● **What to do**
If a line of the data below contains the string "rodillo", count it, then state the total alone.

● **Records provided**
* * * * *
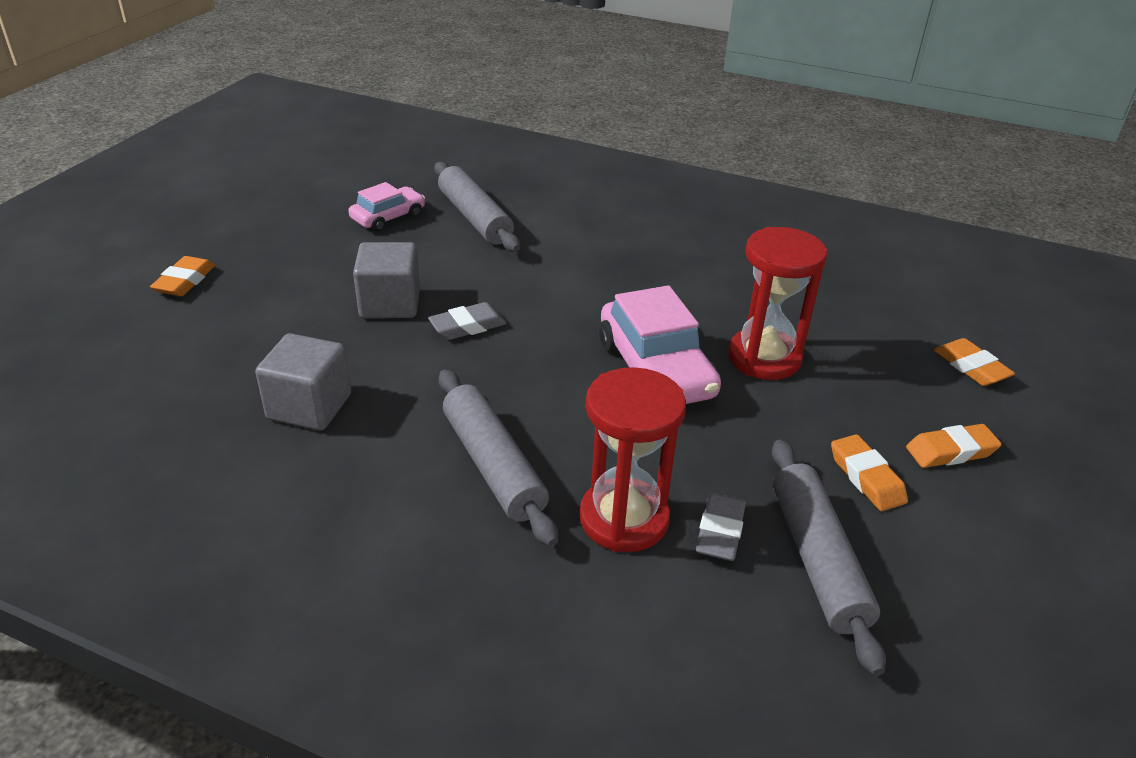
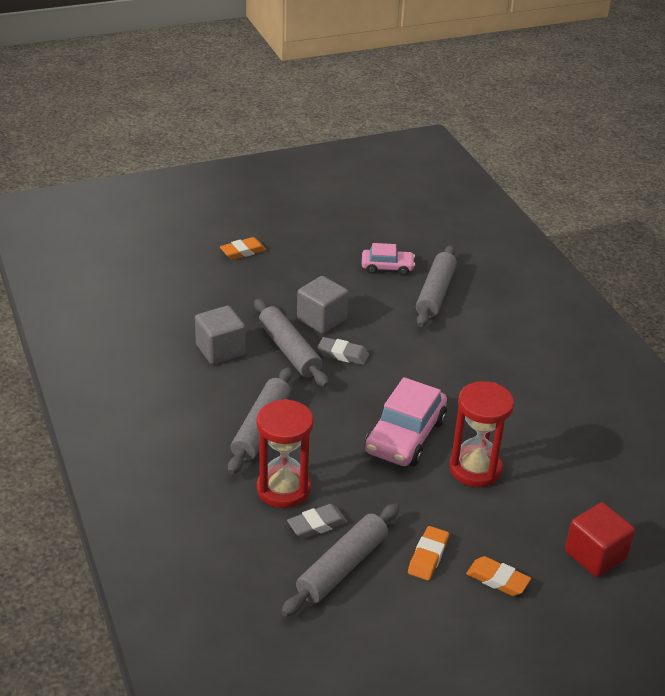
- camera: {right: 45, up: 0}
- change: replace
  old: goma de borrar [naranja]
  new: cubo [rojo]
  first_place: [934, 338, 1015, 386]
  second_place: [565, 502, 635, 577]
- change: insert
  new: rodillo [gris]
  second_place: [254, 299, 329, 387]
* * * * *
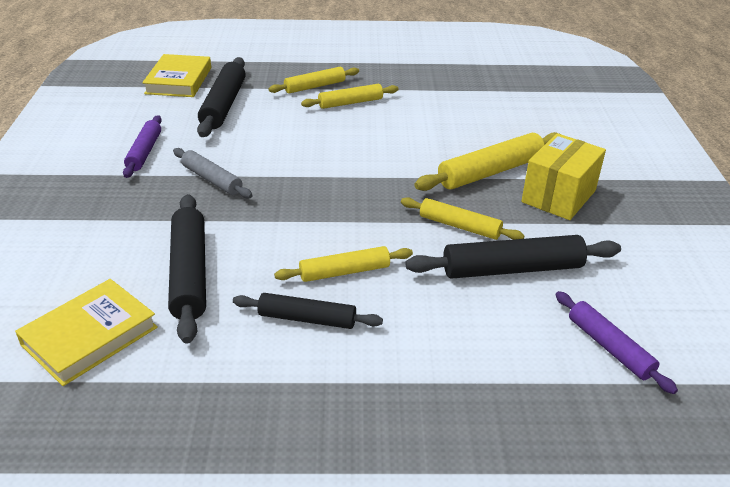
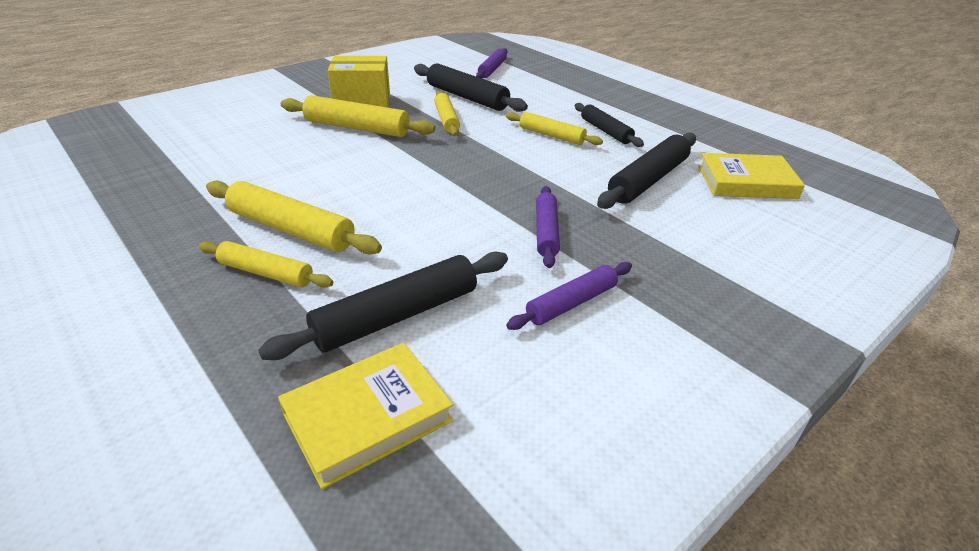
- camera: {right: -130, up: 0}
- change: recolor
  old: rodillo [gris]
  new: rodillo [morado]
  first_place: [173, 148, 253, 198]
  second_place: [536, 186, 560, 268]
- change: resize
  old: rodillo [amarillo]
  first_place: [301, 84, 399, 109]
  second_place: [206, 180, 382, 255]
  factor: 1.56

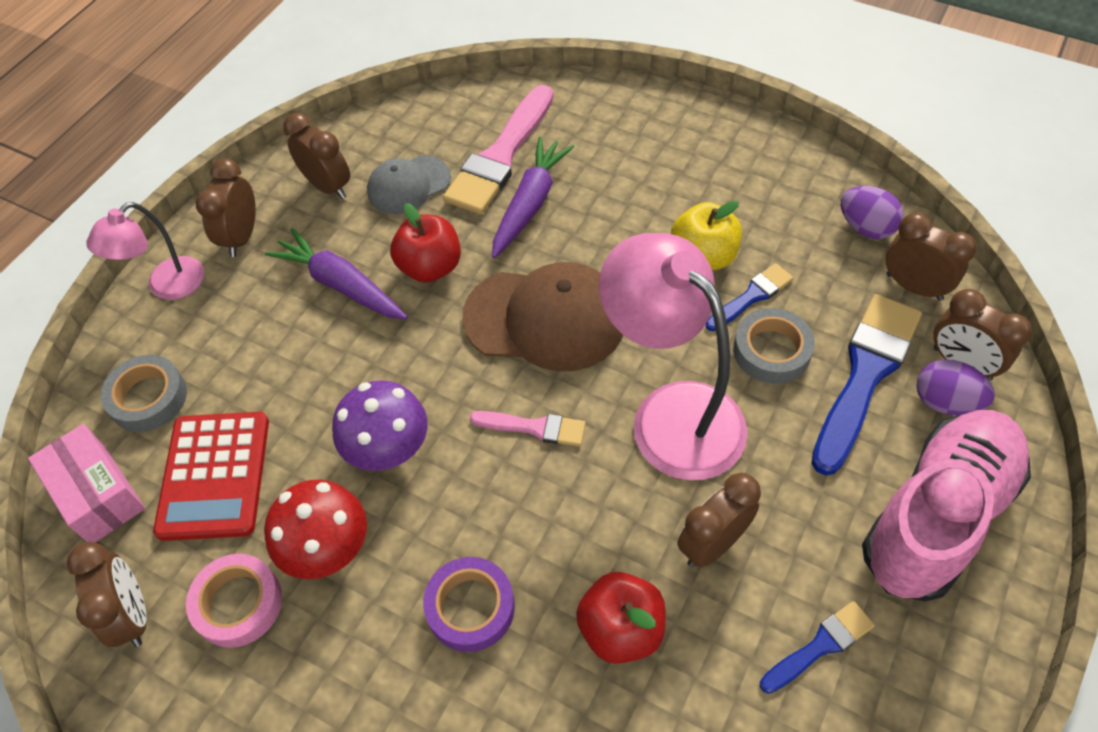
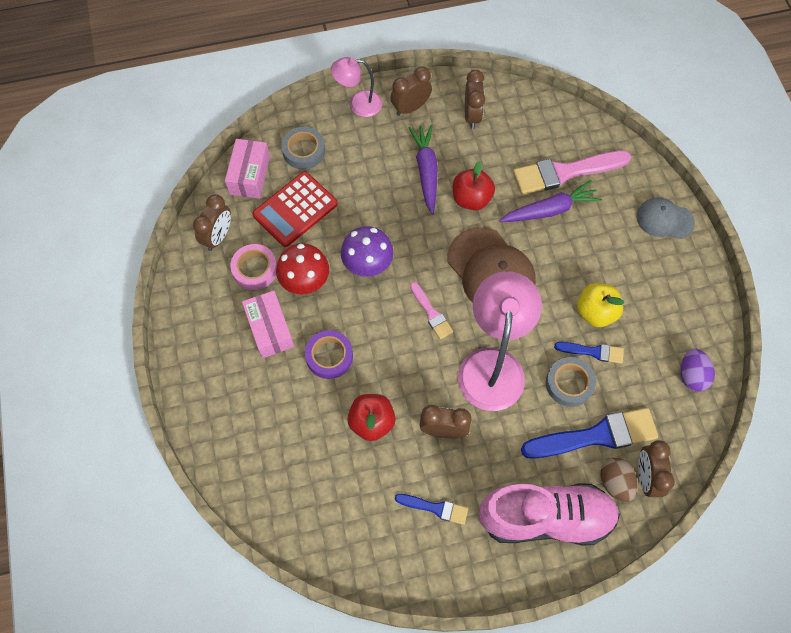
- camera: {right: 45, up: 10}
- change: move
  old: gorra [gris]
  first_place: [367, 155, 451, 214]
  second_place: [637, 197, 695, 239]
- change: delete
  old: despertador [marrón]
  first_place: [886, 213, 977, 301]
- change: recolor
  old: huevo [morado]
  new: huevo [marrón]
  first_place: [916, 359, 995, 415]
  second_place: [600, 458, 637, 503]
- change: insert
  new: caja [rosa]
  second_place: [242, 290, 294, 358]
* * * * *
● **Solution**
4